— EXERCISE —
In this exercise, return only the lines that run from the line with "U2: TL072 -> OP07" to the end of the entries below, both included. Pictures are not copied.

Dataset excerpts
▼

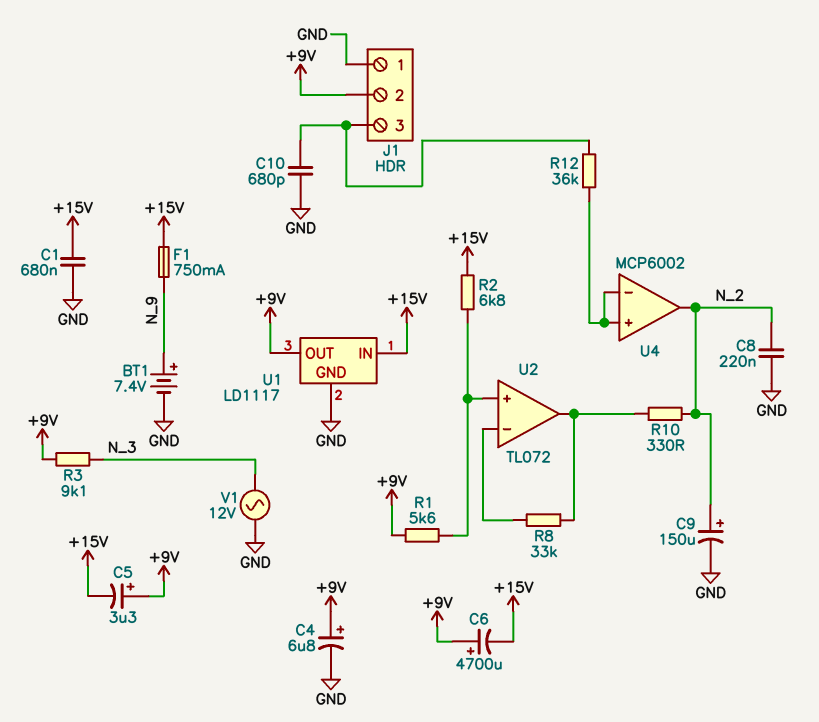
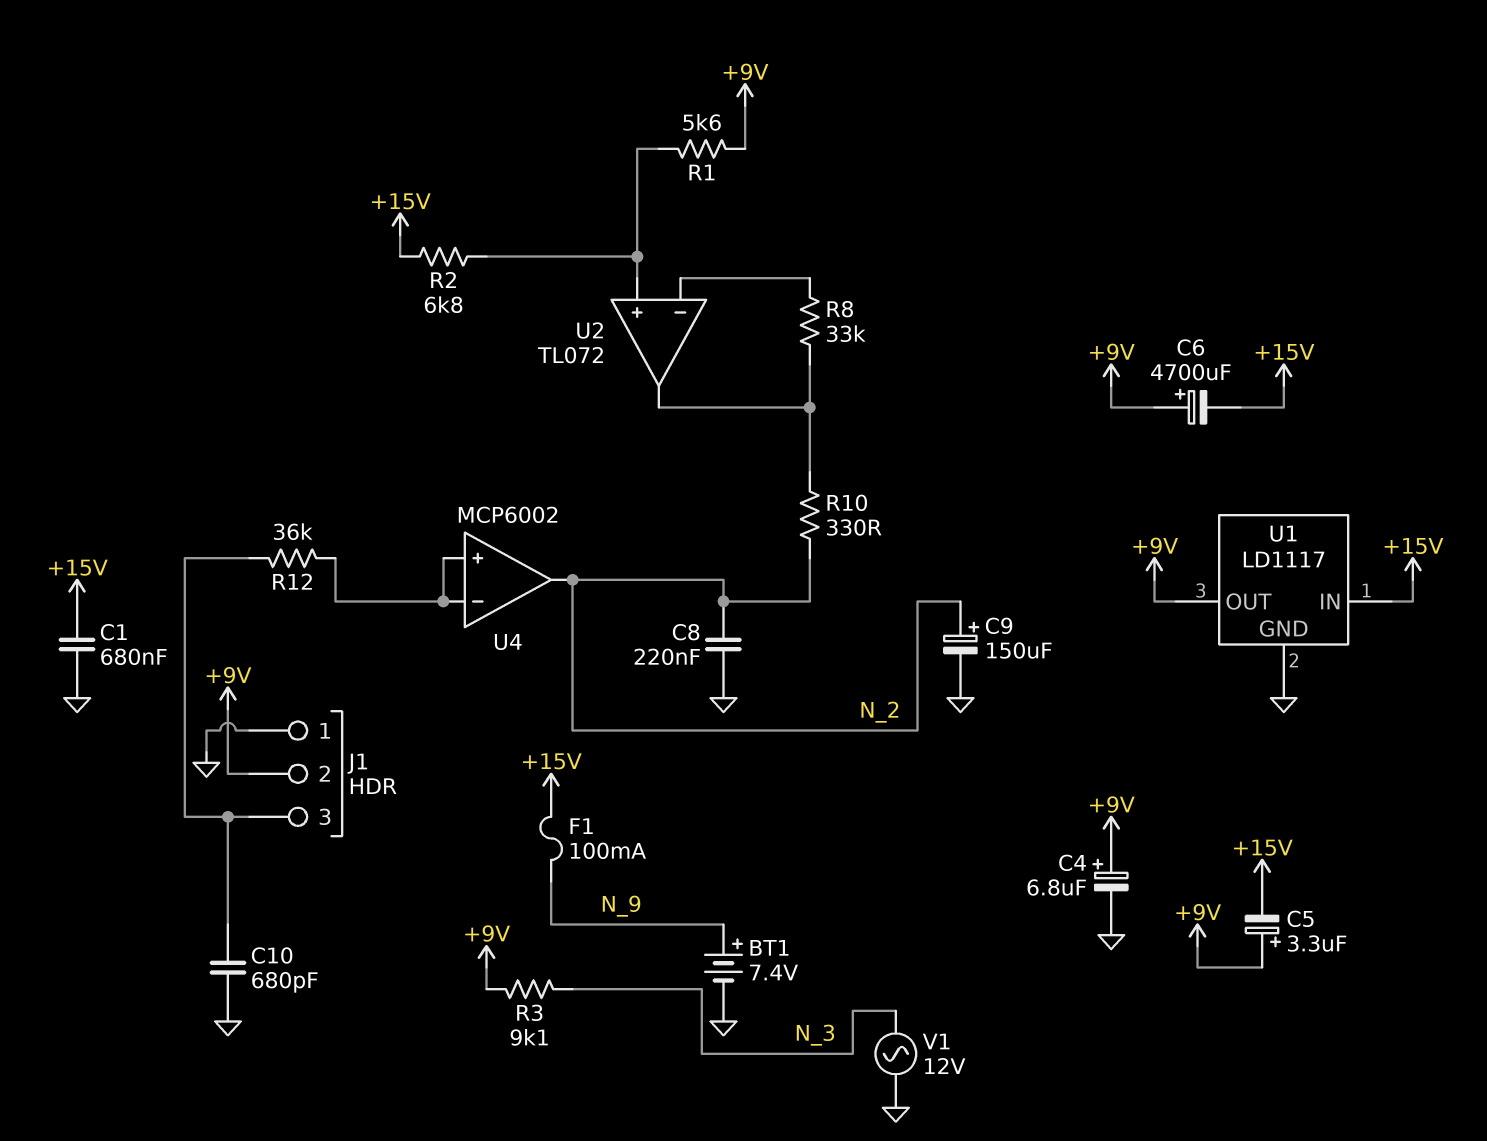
F1: 750mA (+15V, N_9) -> 100mA (+15V, N_9)

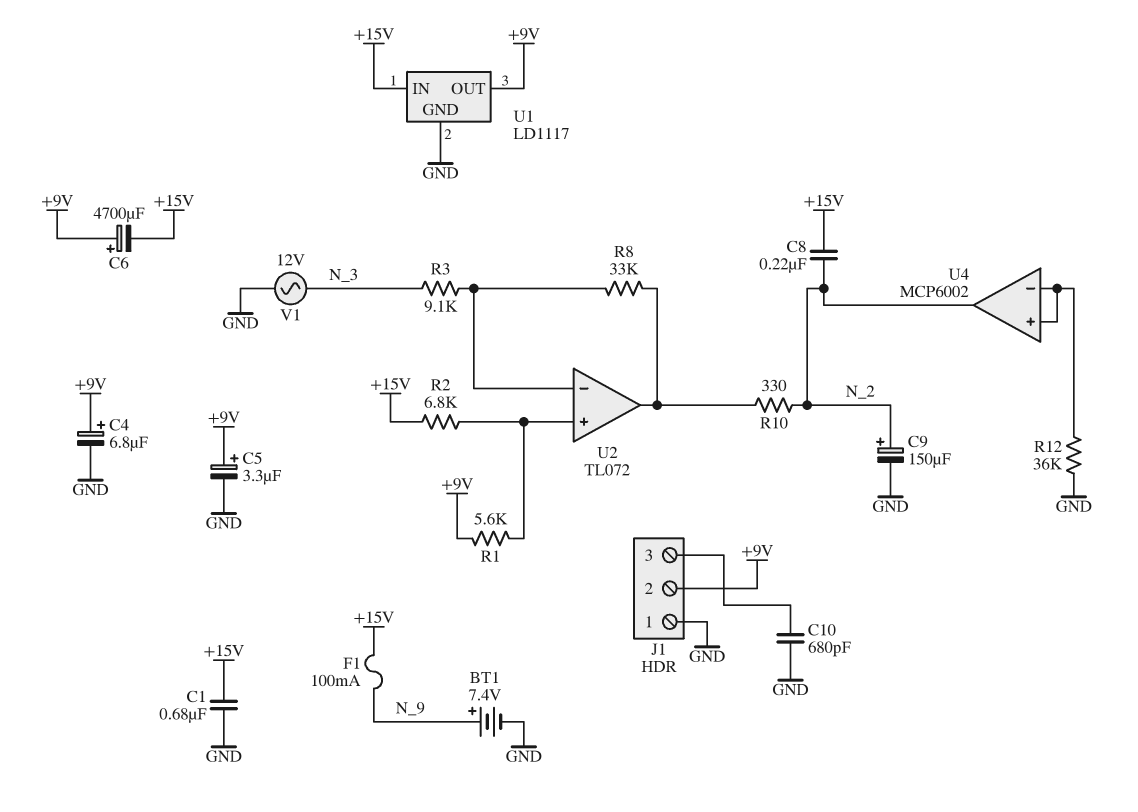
C5: 3.3uF (plus +9V, minus +15V) -> 3.3uF (plus +9V, minus GND)
C8: 220nF (GND, N_2) -> 220nF (+15V, N_2)
R3: 9.1k (+9V, N_3) -> 9.1k (N_3, U2/in-)
R12: 36k (J1/3, U4/in+) -> 36k (GND, U4/in+)

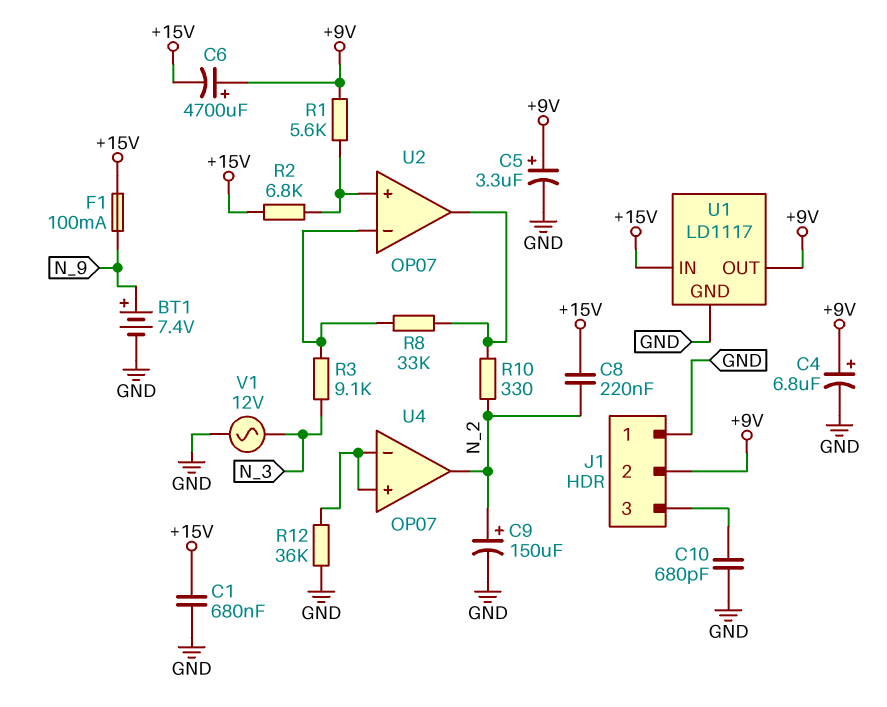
U2: TL072 -> OP07
U4: MCP6002 -> OP07

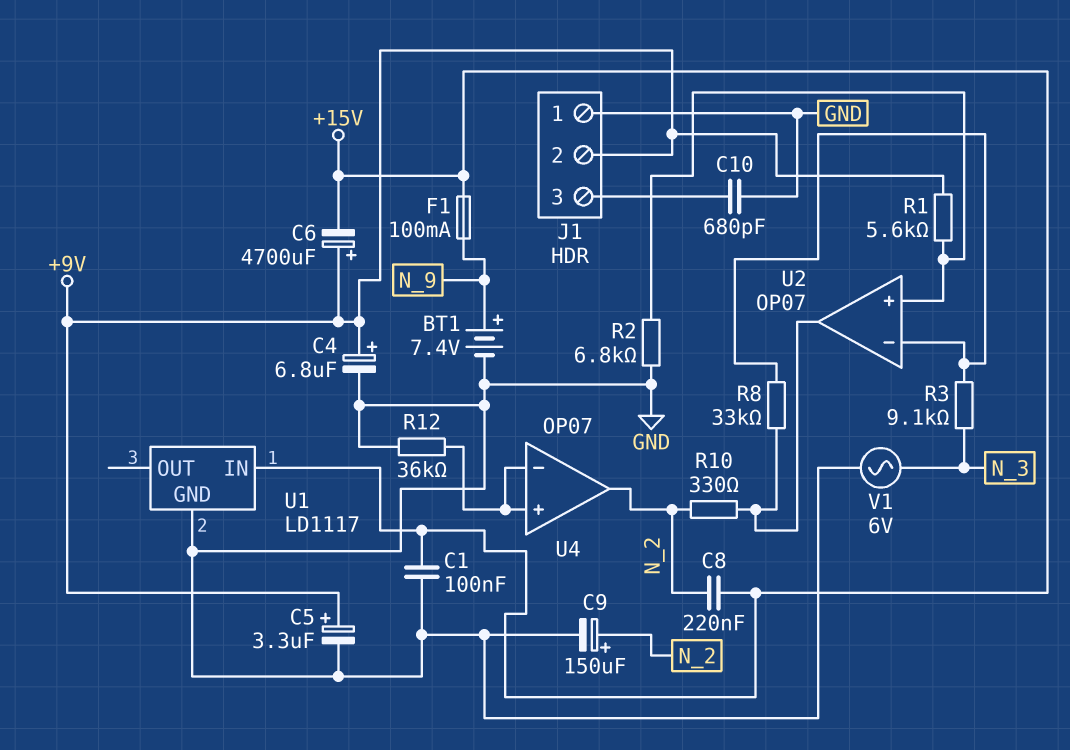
C1: 680nF (+15V, GND) -> 100nF (+15V, GND)
R2: 6.8k (+15V, U2/in+) -> 6.8k (GND, U2/in+)
U1 pin OUT: +9V -> none
V1: AC 12V (GND, N_3) -> AC 6V (GND, N_3)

▲

— YOUR RESPONSE —
U2: TL072 -> OP07
U4: MCP6002 -> OP07

C1: 680nF (+15V, GND) -> 100nF (+15V, GND)
R2: 6.8k (+15V, U2/in+) -> 6.8k (GND, U2/in+)
U1 pin OUT: +9V -> none
V1: AC 12V (GND, N_3) -> AC 6V (GND, N_3)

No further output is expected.